**TASK TO COMPLETE:**
Each line of the data must reappear exactly in your answer, with no images included.
==== DATA IN THIS EXERCISE ====
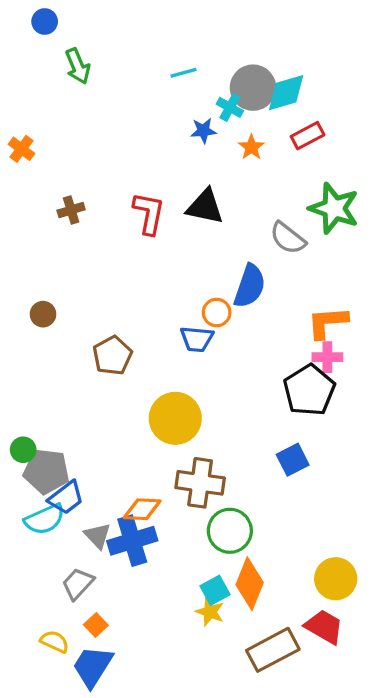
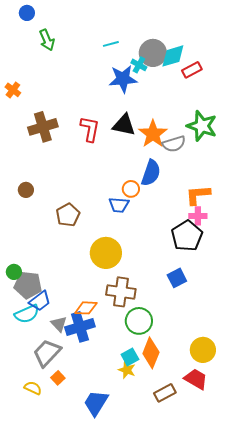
blue star: (203, 131) -> (123, 79), size x1.8
red rectangle: (308, 136) -> (192, 70), moved
orange star: (251, 147) -> (153, 134), moved, size x1.8
brown cross: (71, 210) -> (43, 127), size x1.8
gray semicircle: (288, 238) -> (174, 144), turned -55
gray trapezoid: (78, 584) -> (47, 353), size x1.4
brown rectangle: (273, 650) -> (165, 393), size x0.7
blue trapezoid: (93, 666) -> (96, 403), moved

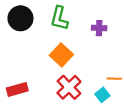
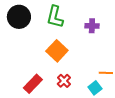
red cross: (69, 87) -> (64, 81), size x0.6
red rectangle: (17, 89) -> (33, 84), moved, turned -30

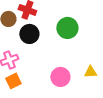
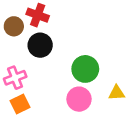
green circle: (67, 28) -> (85, 69), moved

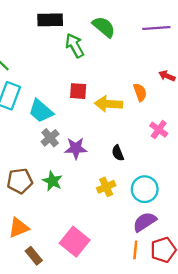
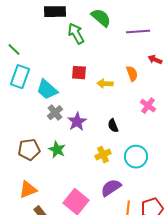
purple line: (156, 28) -> (138, 32), moved
yellow arrow: (108, 104) -> (105, 84), size x0.7
purple star: (76, 148) -> (77, 122), turned -30
purple semicircle: (145, 222) -> (111, 188), moved

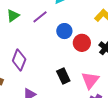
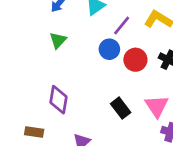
green triangle: (13, 16) -> (58, 40), moved
purple line: (40, 17) -> (122, 26), moved

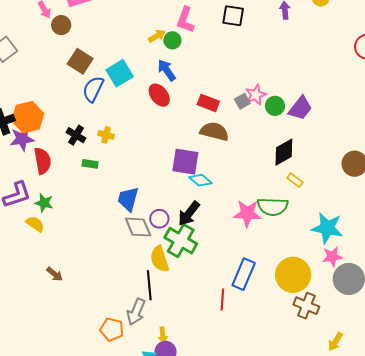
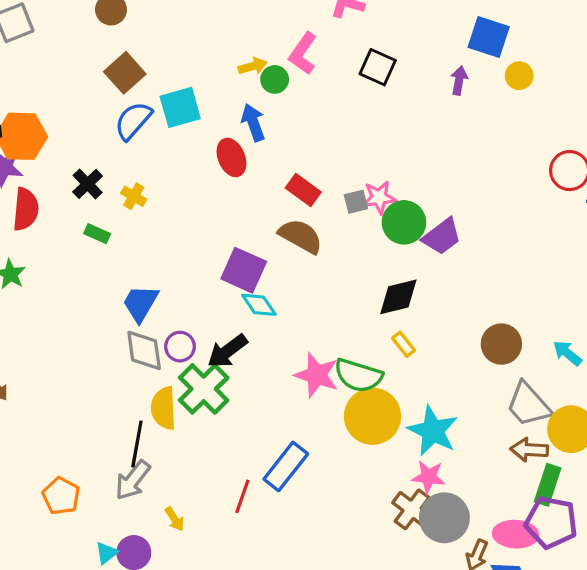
green circle: (275, 106) -> (404, 222), size x1.4
yellow circle: (293, 275) -> (373, 416), moved
brown cross: (306, 306) -> (412, 509), moved
gray arrow: (136, 312) -> (133, 480), moved
yellow arrow: (163, 335) -> (175, 519), moved, turned -42

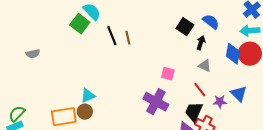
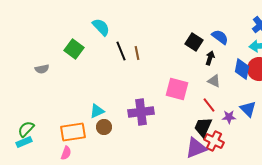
green square: (80, 24) -> (74, 49), moved
pink square: (168, 74) -> (177, 89), size x1.6
purple cross: (156, 102) -> (141, 112), moved, turned -35
brown circle: (85, 112) -> (104, 127), moved

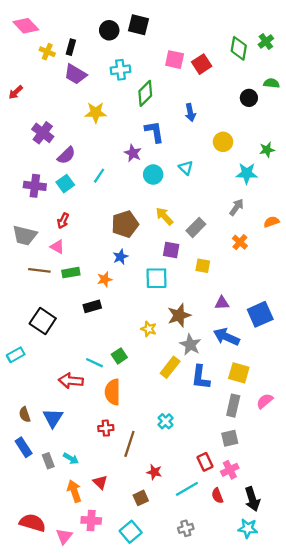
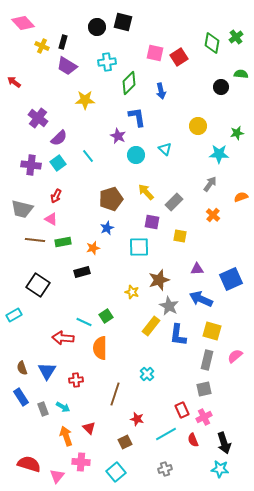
red arrow: (16, 92) -> (14, 82), turned 80
blue arrow: (190, 113) -> (161, 91), moved
cyan line: (99, 176) -> (88, 156), turned -72
red cross: (106, 428) -> (76, 380), moved

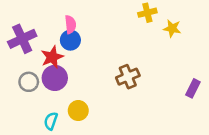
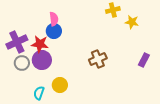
purple cross: (22, 39) -> (17, 42), moved
red star: (52, 57) -> (40, 44), turned 30
purple rectangle: (193, 88) -> (144, 60), moved

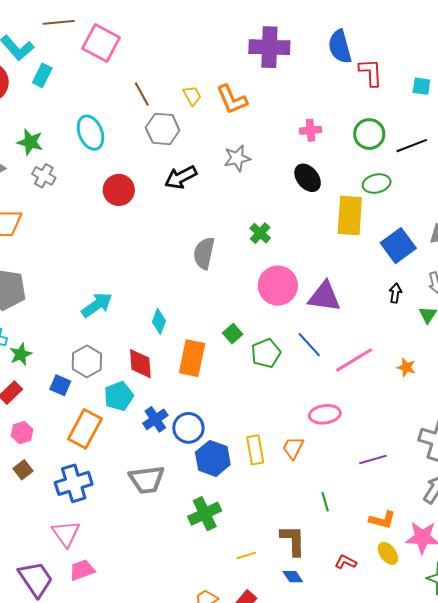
====
**SOLUTION TO THE PROBLEM:**
blue star: (203, 131) -> (123, 79), size x1.8
red rectangle: (308, 136) -> (192, 70), moved
orange star: (251, 147) -> (153, 134), moved, size x1.8
brown cross: (71, 210) -> (43, 127), size x1.8
gray semicircle: (288, 238) -> (174, 144), turned -55
gray trapezoid: (78, 584) -> (47, 353), size x1.4
brown rectangle: (273, 650) -> (165, 393), size x0.7
blue trapezoid: (93, 666) -> (96, 403), moved

red cross: (69, 87) -> (64, 81), size x0.6
red rectangle: (17, 89) -> (33, 84), moved, turned -30

green circle: (67, 28) -> (85, 69), moved

purple line: (156, 28) -> (138, 32), moved
yellow arrow: (108, 104) -> (105, 84), size x0.7
purple star: (76, 148) -> (77, 122), turned -30
purple semicircle: (145, 222) -> (111, 188), moved

green triangle: (13, 16) -> (58, 40), moved
purple line: (40, 17) -> (122, 26), moved

green circle: (275, 106) -> (404, 222), size x1.4
yellow circle: (293, 275) -> (373, 416), moved
brown cross: (306, 306) -> (412, 509), moved
gray arrow: (136, 312) -> (133, 480), moved
yellow arrow: (163, 335) -> (175, 519), moved, turned -42

green square: (80, 24) -> (74, 49), moved
pink square: (168, 74) -> (177, 89), size x1.6
purple cross: (156, 102) -> (141, 112), moved, turned -35
brown circle: (85, 112) -> (104, 127), moved

red arrow: (16, 92) -> (14, 82), turned 80
blue arrow: (190, 113) -> (161, 91), moved
cyan line: (99, 176) -> (88, 156), turned -72
red cross: (106, 428) -> (76, 380), moved

purple cross: (22, 39) -> (17, 42), moved
red star: (52, 57) -> (40, 44), turned 30
purple rectangle: (193, 88) -> (144, 60), moved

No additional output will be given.